[Entries taken from a collection]
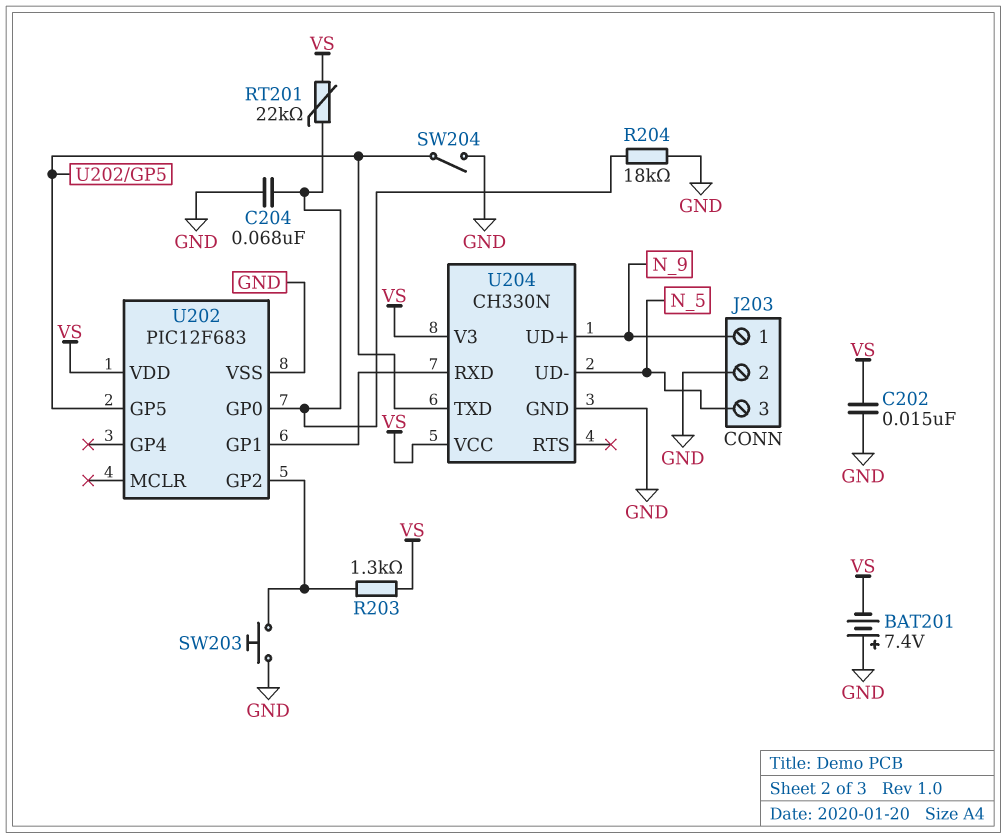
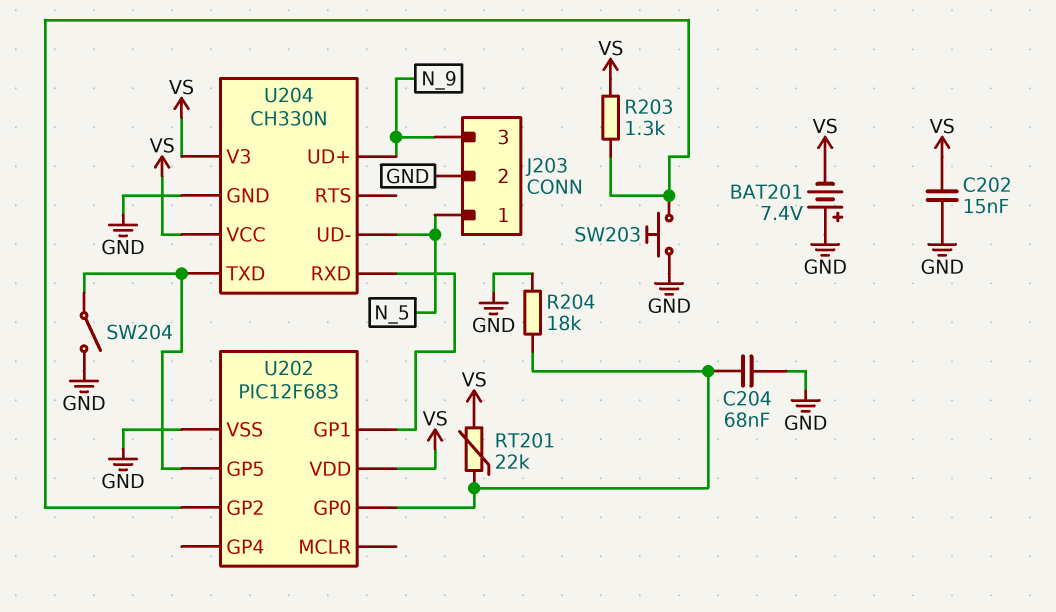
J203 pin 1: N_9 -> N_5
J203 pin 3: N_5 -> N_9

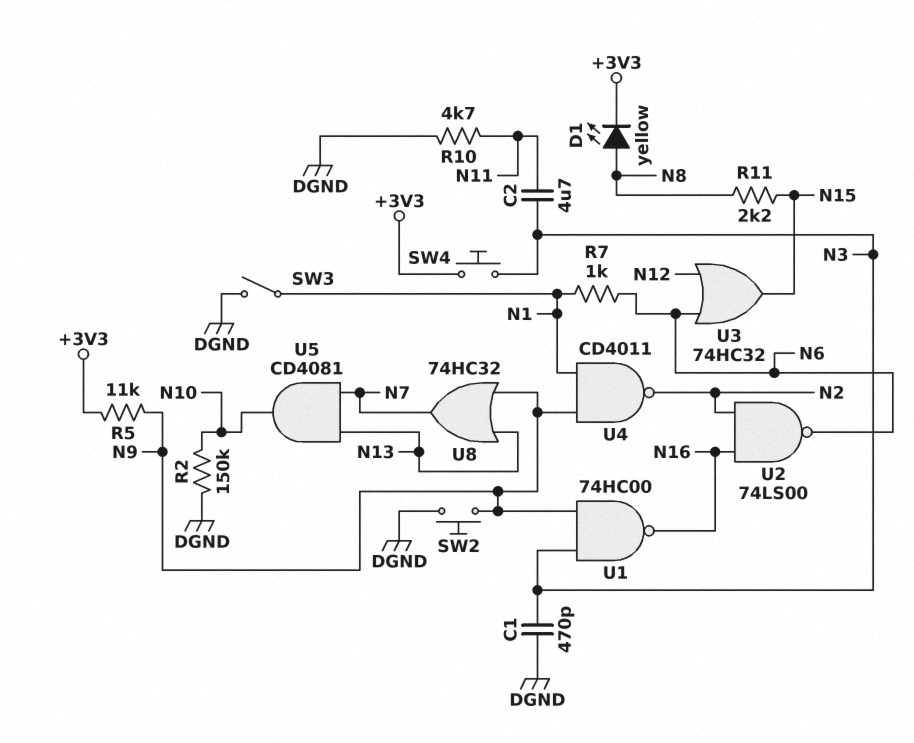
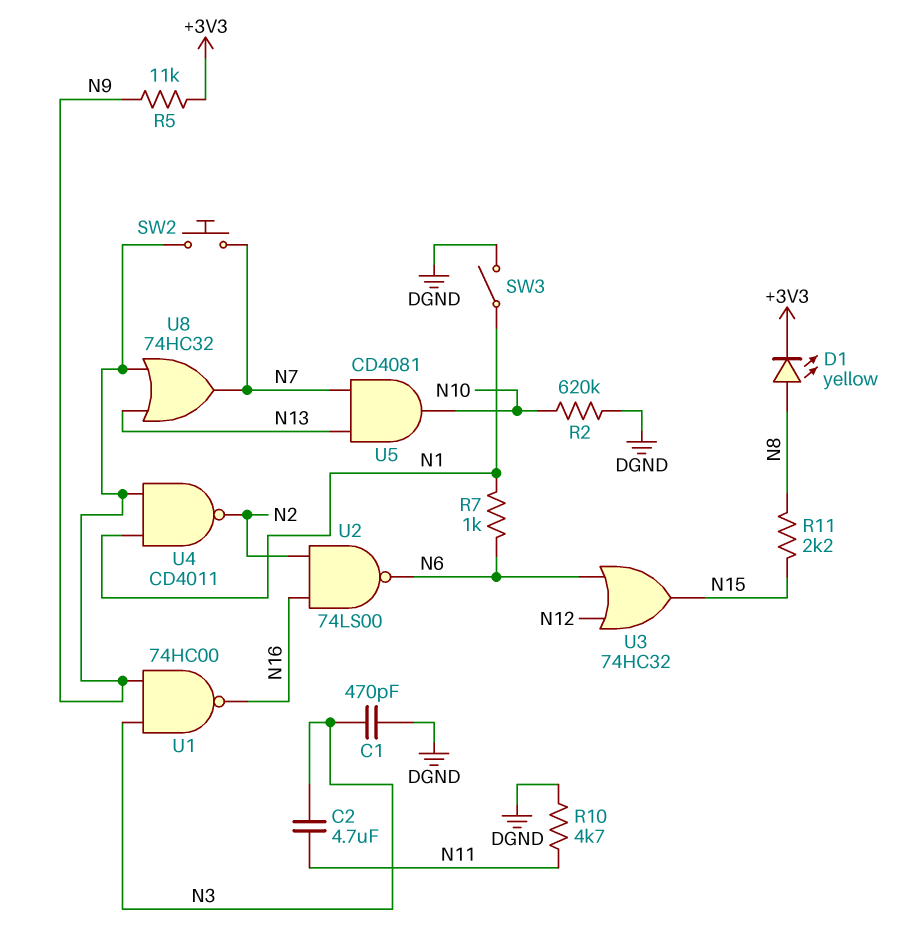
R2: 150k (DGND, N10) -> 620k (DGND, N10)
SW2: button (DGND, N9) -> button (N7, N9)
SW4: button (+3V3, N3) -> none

--

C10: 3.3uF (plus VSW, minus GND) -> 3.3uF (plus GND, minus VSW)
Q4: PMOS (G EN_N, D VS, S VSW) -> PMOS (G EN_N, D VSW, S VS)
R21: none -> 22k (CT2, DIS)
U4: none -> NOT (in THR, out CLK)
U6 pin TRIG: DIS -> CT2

What to produce = In the records above, find the line with "J203 pin 1: N_9 -> N_5" and the line with "SW4: button (+3V3, N3) -> none"; please transcribe exactly those two lines and all lines between them, omitting any picture.

Response area =
J203 pin 1: N_9 -> N_5
J203 pin 3: N_5 -> N_9

R2: 150k (DGND, N10) -> 620k (DGND, N10)
SW2: button (DGND, N9) -> button (N7, N9)
SW4: button (+3V3, N3) -> none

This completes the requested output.